Object quantity data:

· · · ·

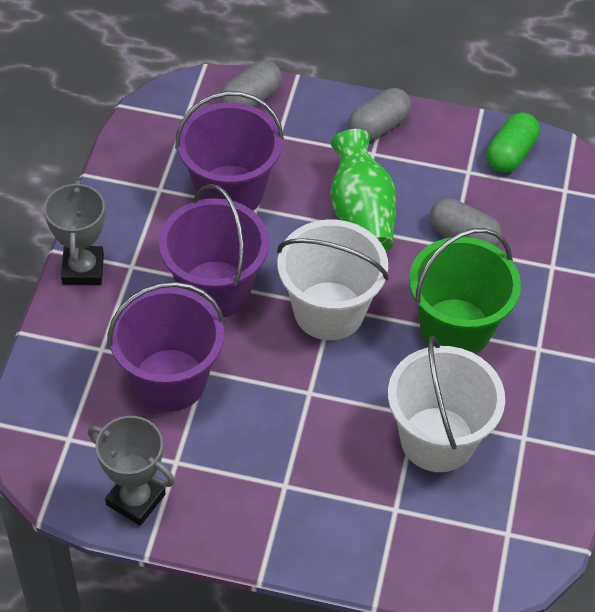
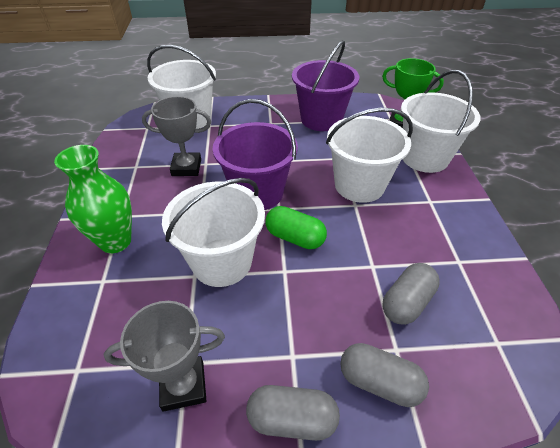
green bucket: 1 -> 0
green trophy: 0 -> 1
purple bucket: 3 -> 2
white bucket: 2 -> 4

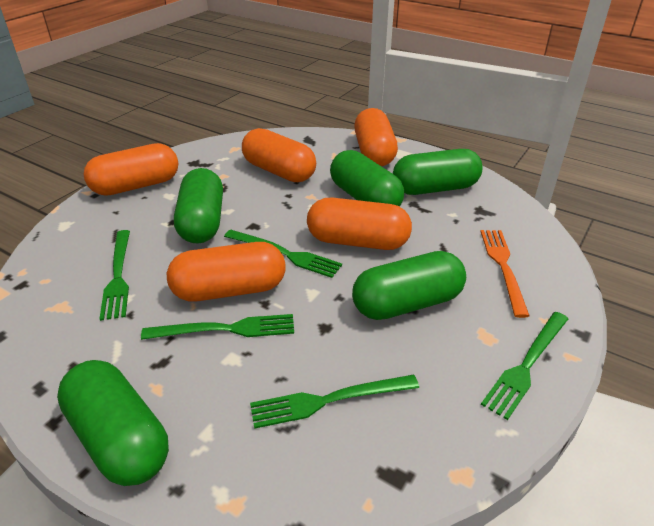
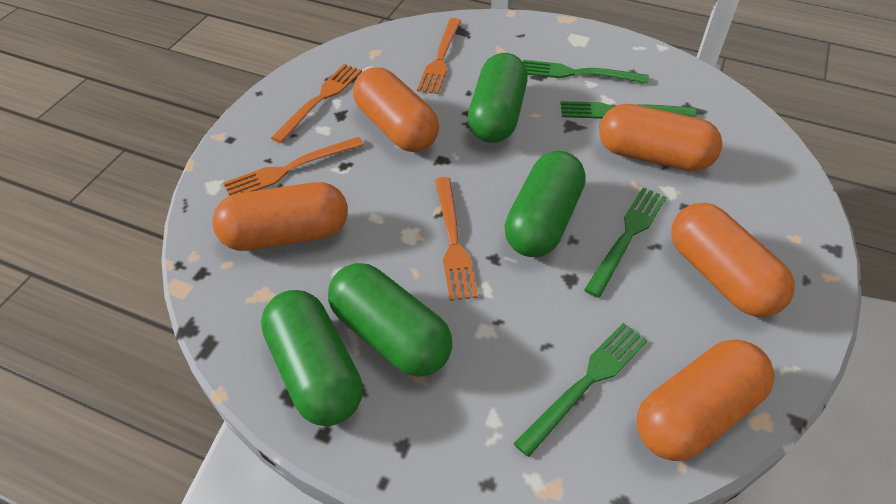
green capsule: 5 -> 4
green fork: 5 -> 4
orange fork: 1 -> 4

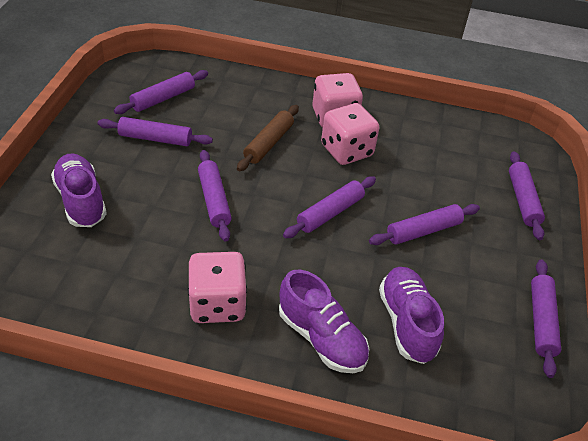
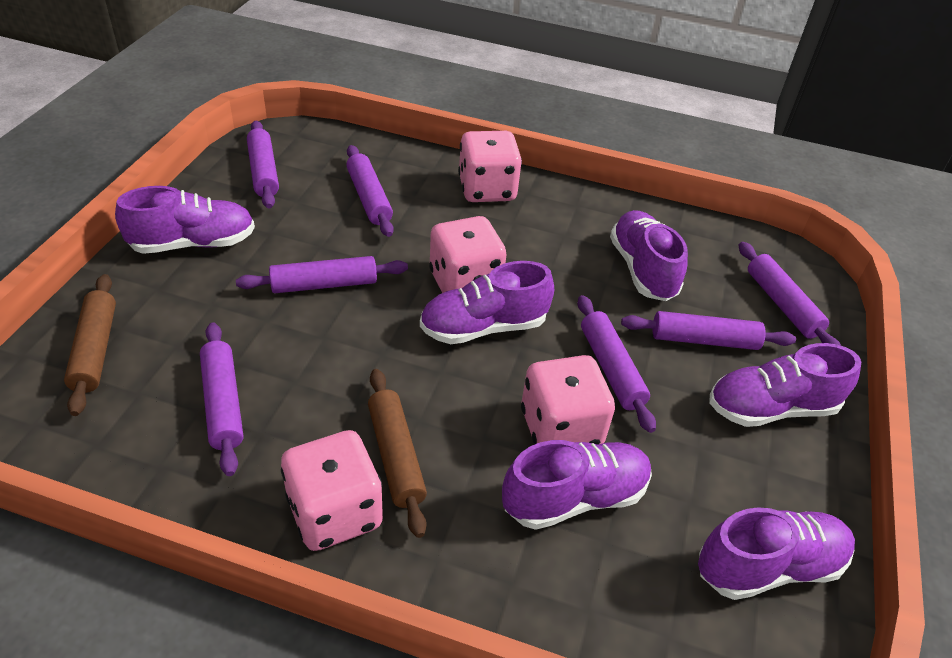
brown rolling pin: 1 -> 2
pink dice: 3 -> 4
purple shoe: 3 -> 6

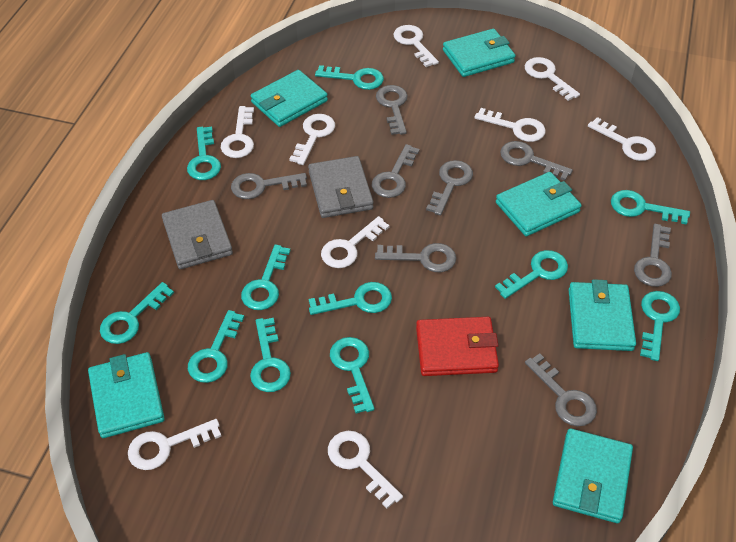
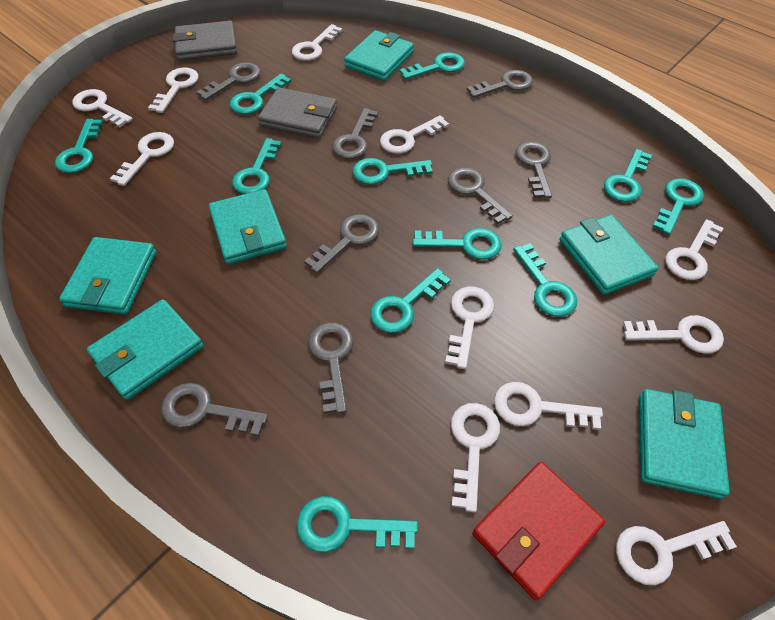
white key: 9 -> 11

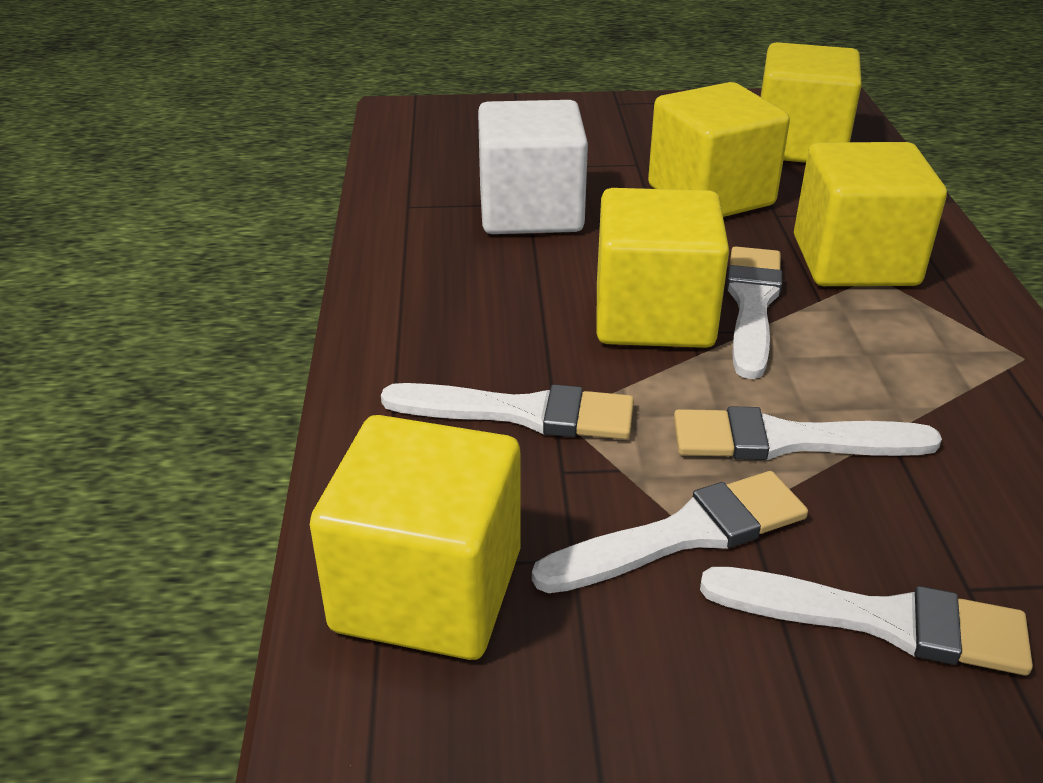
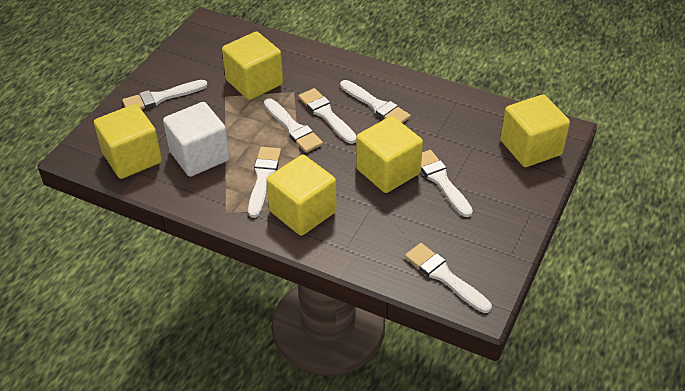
white brush: 5 -> 7

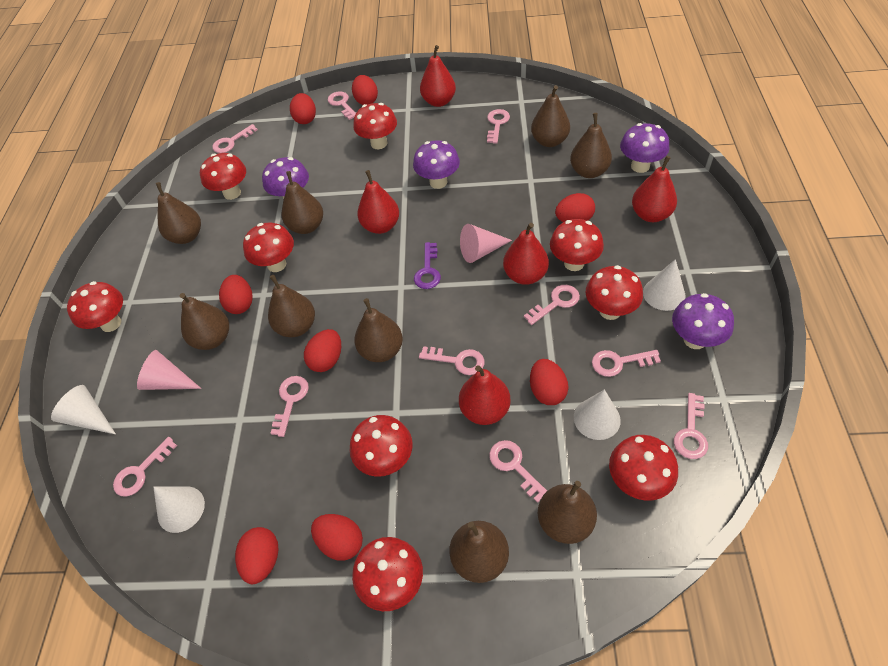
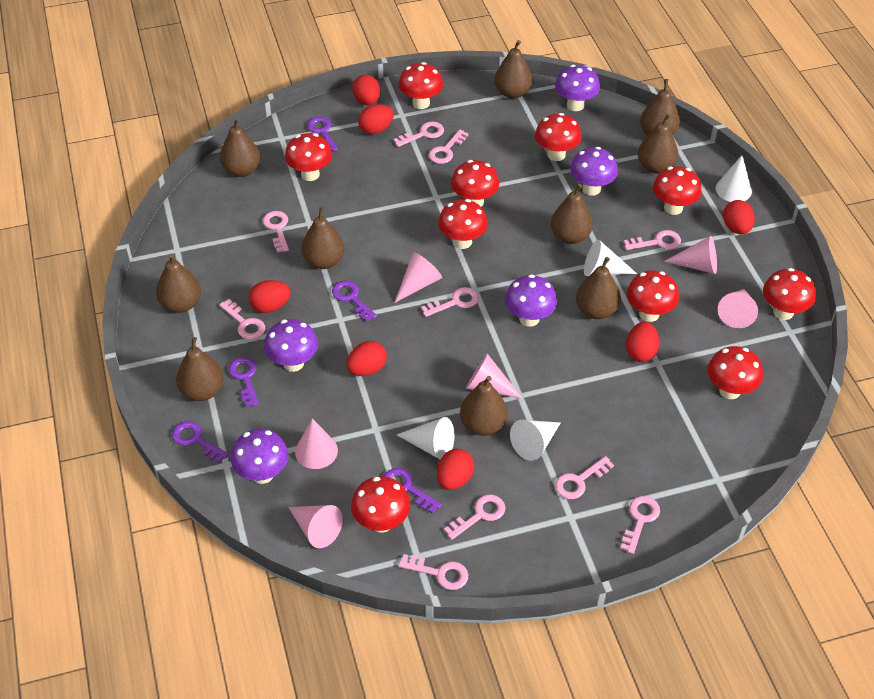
brown pear: 9 -> 10
pink cone: 2 -> 6
purple key: 1 -> 5
purple mushroom: 4 -> 5
red egg: 8 -> 7
red mushroom: 9 -> 10
red pear: 5 -> 0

· · · ·

- _Required action_
Set every record down exactly, omitting pictures.

- _Solution below_
green bucket: 1 -> 0
green trophy: 0 -> 1
purple bucket: 3 -> 2
white bucket: 2 -> 4

green capsule: 5 -> 4
green fork: 5 -> 4
orange fork: 1 -> 4

brown rolling pin: 1 -> 2
pink dice: 3 -> 4
purple shoe: 3 -> 6

white key: 9 -> 11

white brush: 5 -> 7

brown pear: 9 -> 10
pink cone: 2 -> 6
purple key: 1 -> 5
purple mushroom: 4 -> 5
red egg: 8 -> 7
red mushroom: 9 -> 10
red pear: 5 -> 0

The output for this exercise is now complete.